### Problem description
For the entries below, report every line that includes the word "STEPPER".

### Provided information
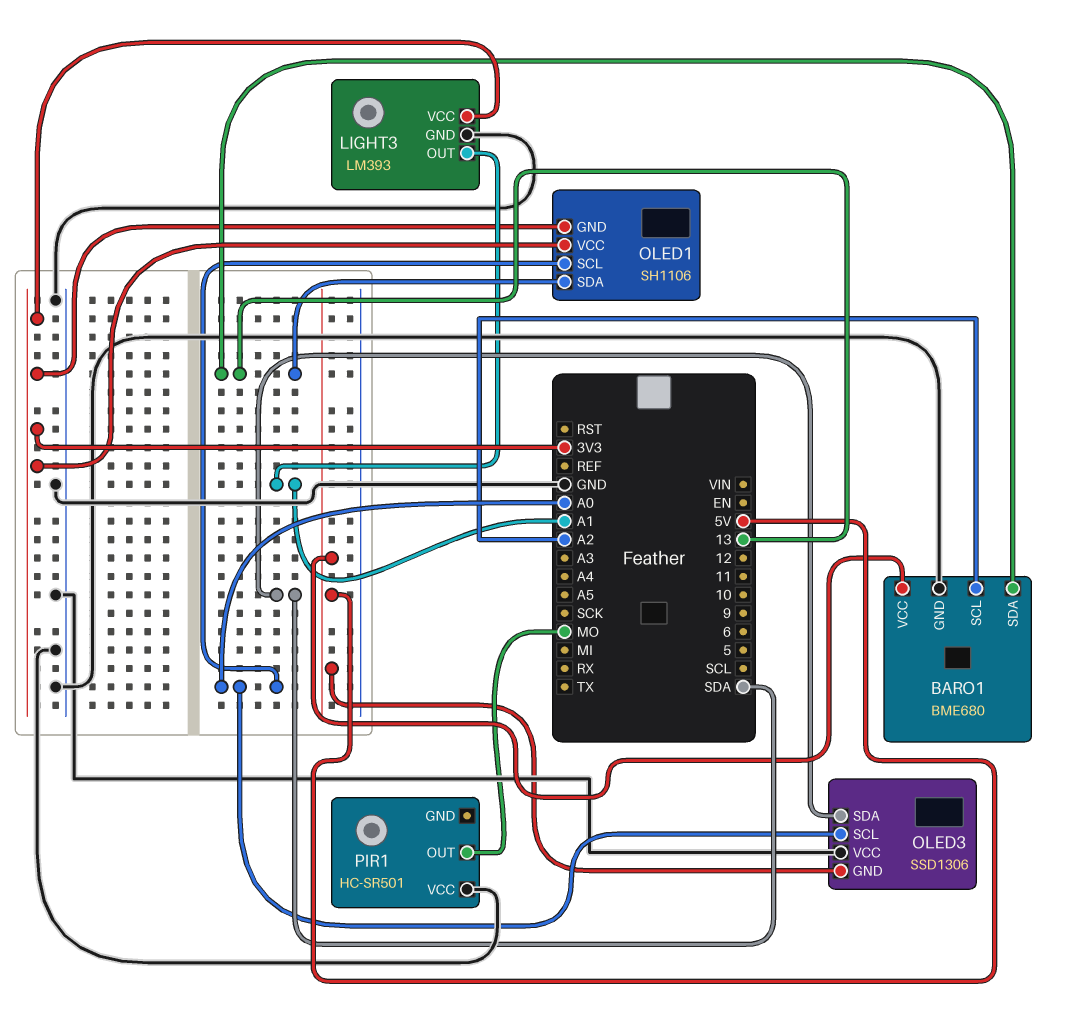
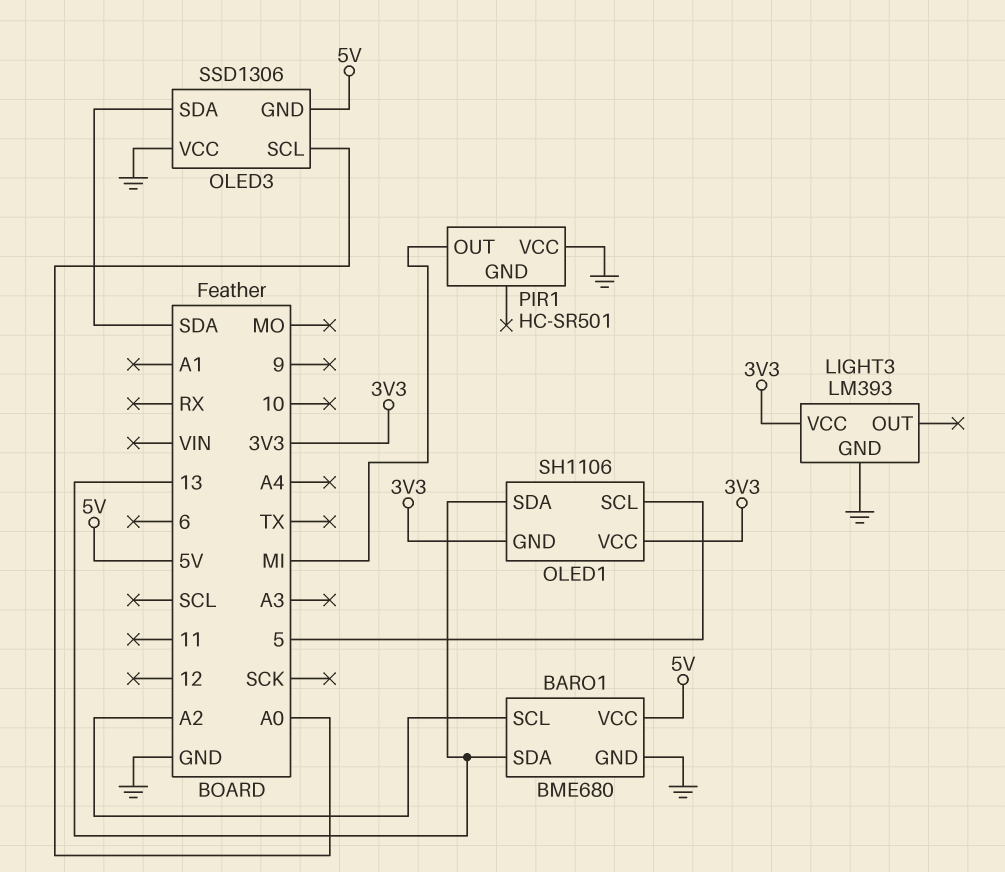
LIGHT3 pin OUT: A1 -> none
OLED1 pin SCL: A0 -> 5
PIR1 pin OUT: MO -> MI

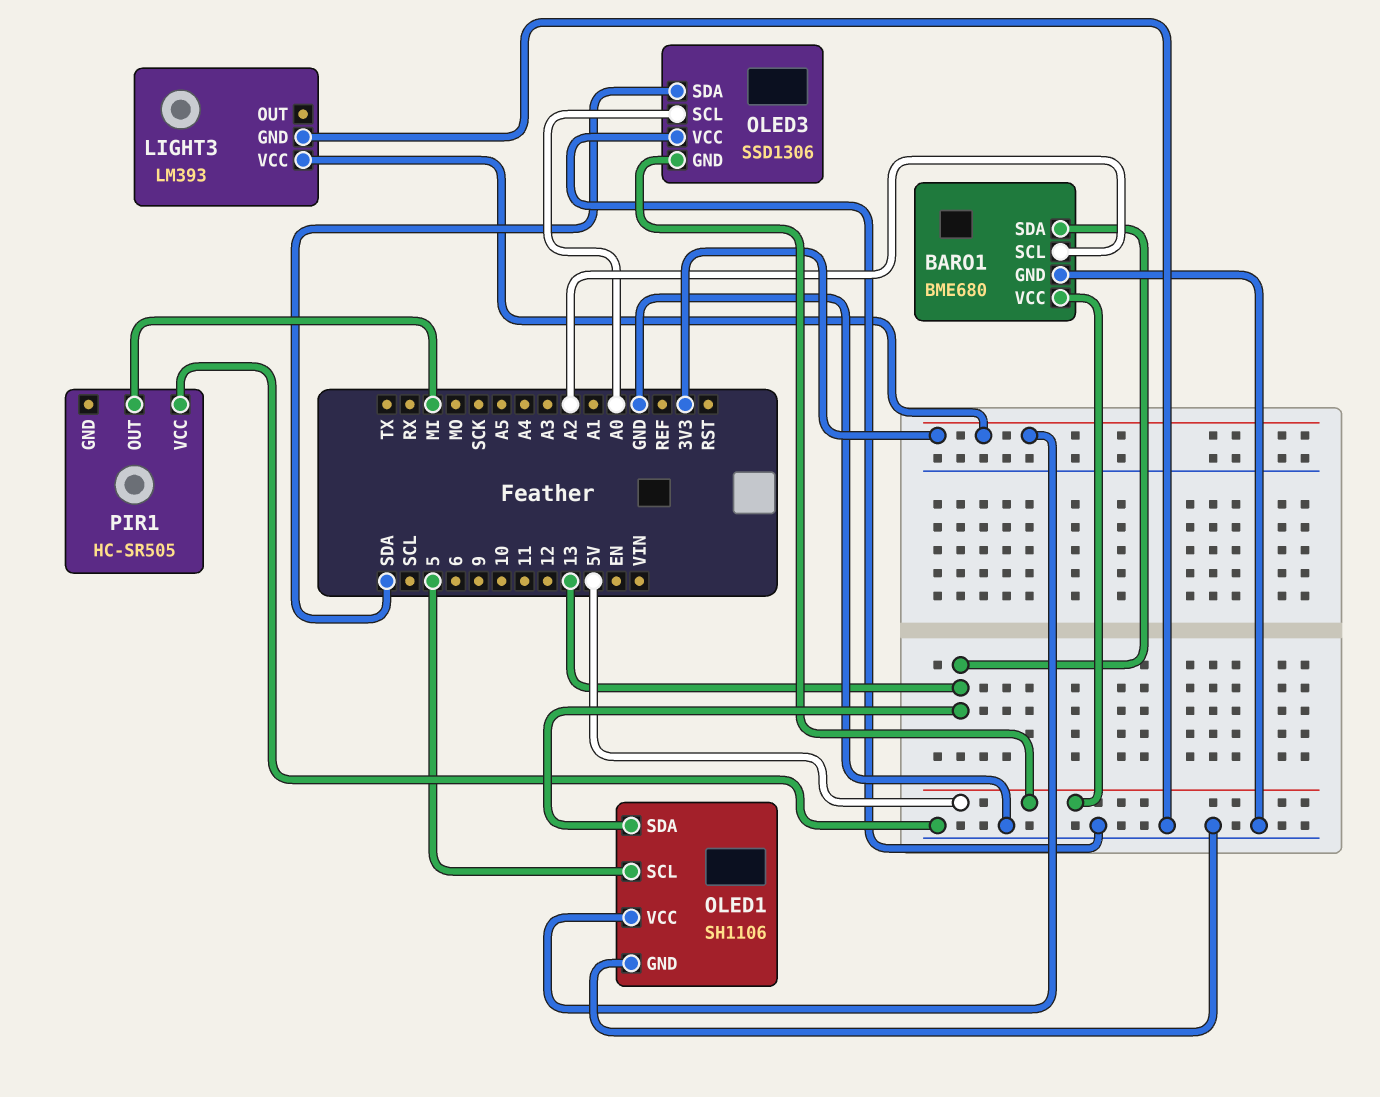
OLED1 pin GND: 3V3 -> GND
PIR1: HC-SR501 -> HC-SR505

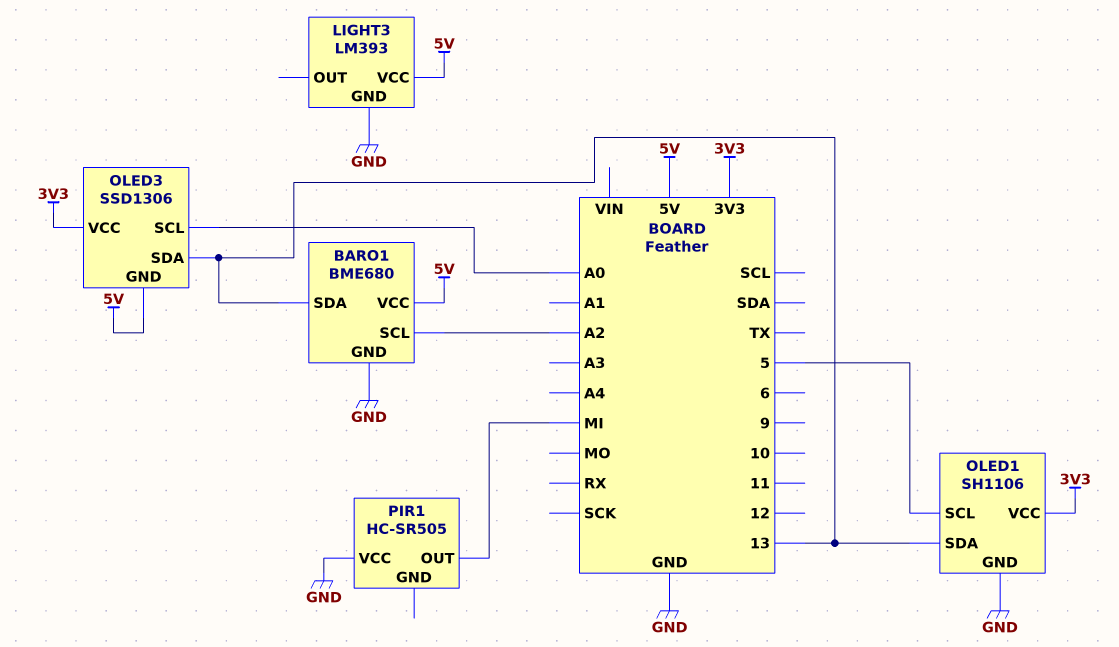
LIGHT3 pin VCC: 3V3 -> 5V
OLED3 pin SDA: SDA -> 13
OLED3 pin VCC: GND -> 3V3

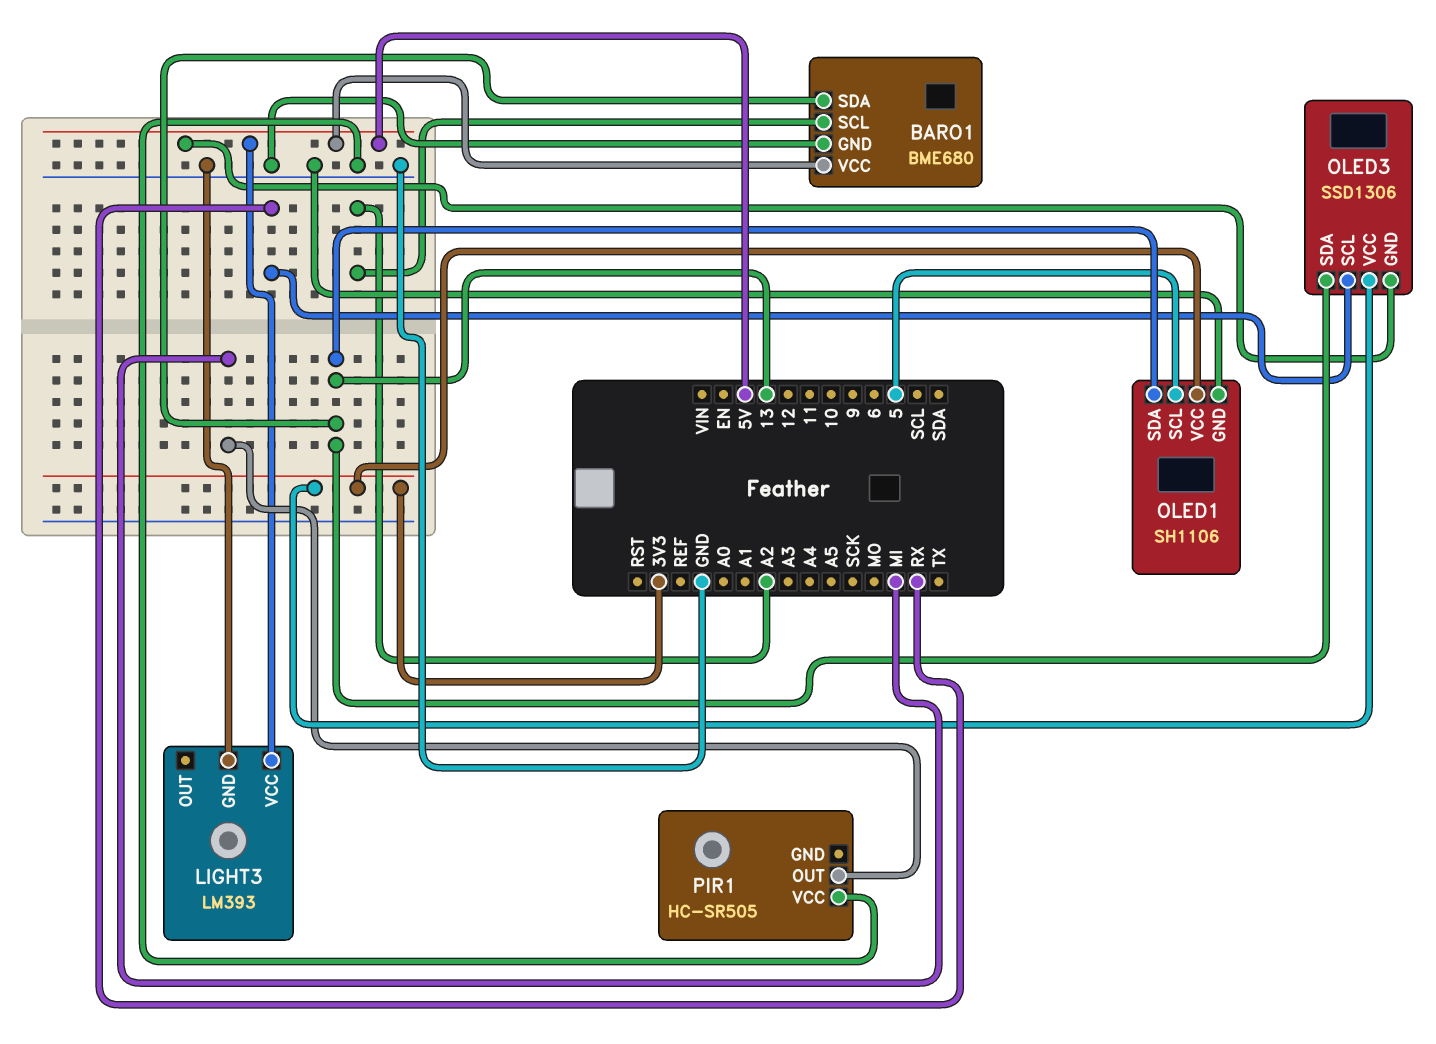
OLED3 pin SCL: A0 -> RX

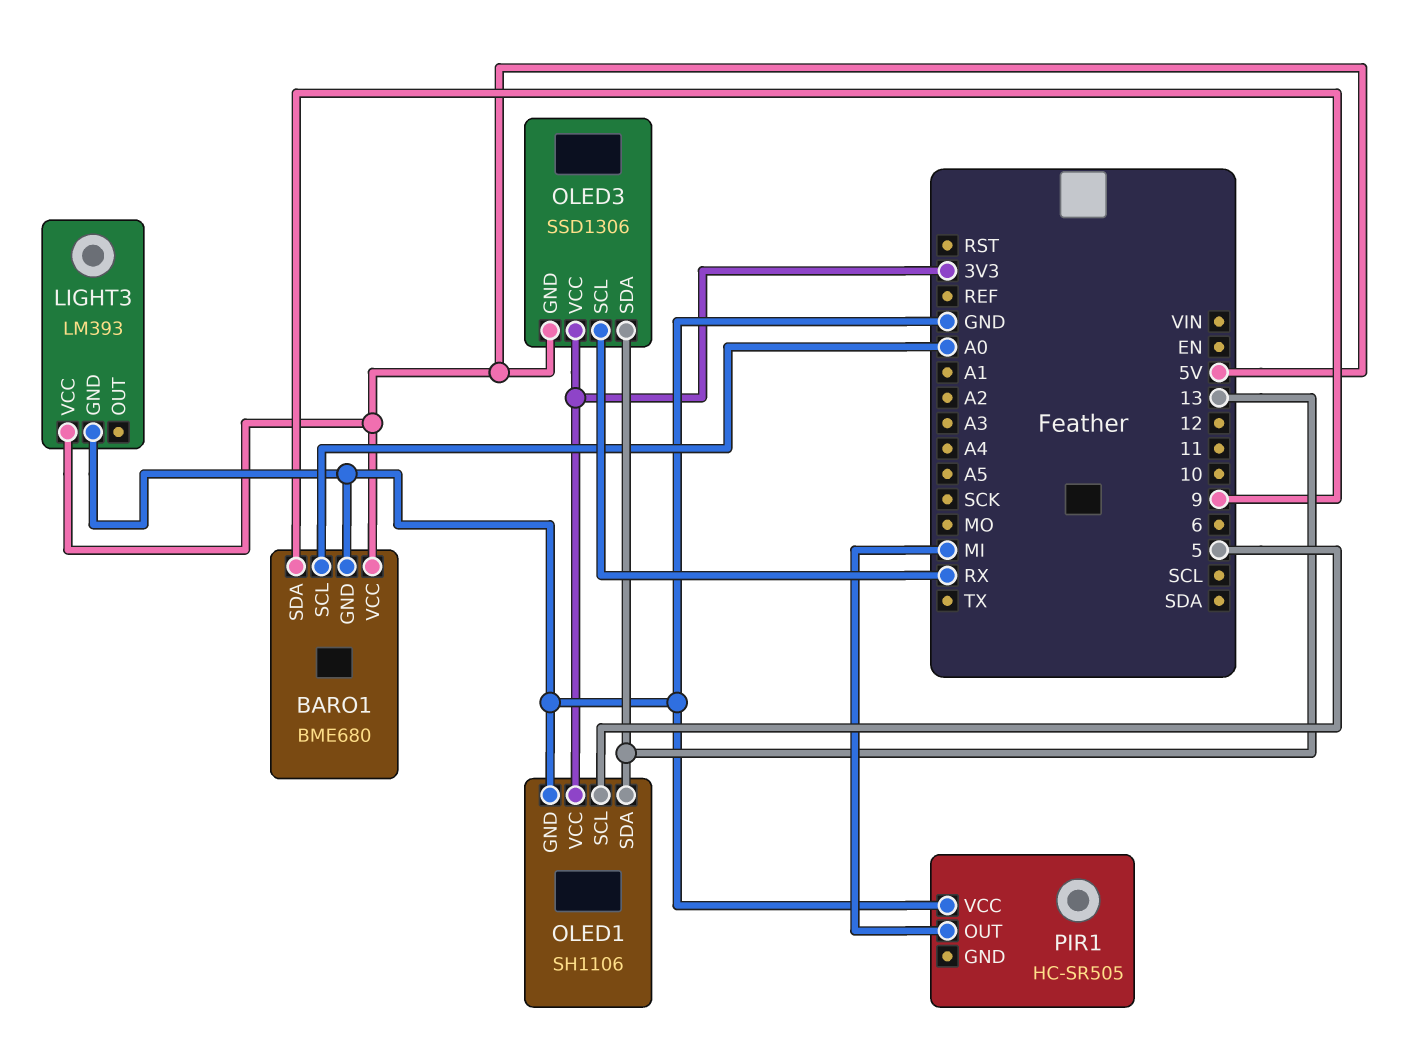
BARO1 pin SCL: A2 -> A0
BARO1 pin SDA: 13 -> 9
...
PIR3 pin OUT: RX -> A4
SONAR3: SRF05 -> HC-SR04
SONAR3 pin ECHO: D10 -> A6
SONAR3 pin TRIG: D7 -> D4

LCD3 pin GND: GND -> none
* * *
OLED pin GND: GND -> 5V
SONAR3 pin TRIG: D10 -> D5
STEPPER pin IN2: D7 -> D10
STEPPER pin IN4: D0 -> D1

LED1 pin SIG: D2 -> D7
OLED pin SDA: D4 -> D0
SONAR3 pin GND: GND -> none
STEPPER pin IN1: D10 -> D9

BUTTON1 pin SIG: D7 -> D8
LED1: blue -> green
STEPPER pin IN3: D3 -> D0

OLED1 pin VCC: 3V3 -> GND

### Solution for this problem
STEPPER pin IN2: D7 -> D10
STEPPER pin IN4: D0 -> D1
STEPPER pin IN1: D10 -> D9
STEPPER pin IN3: D3 -> D0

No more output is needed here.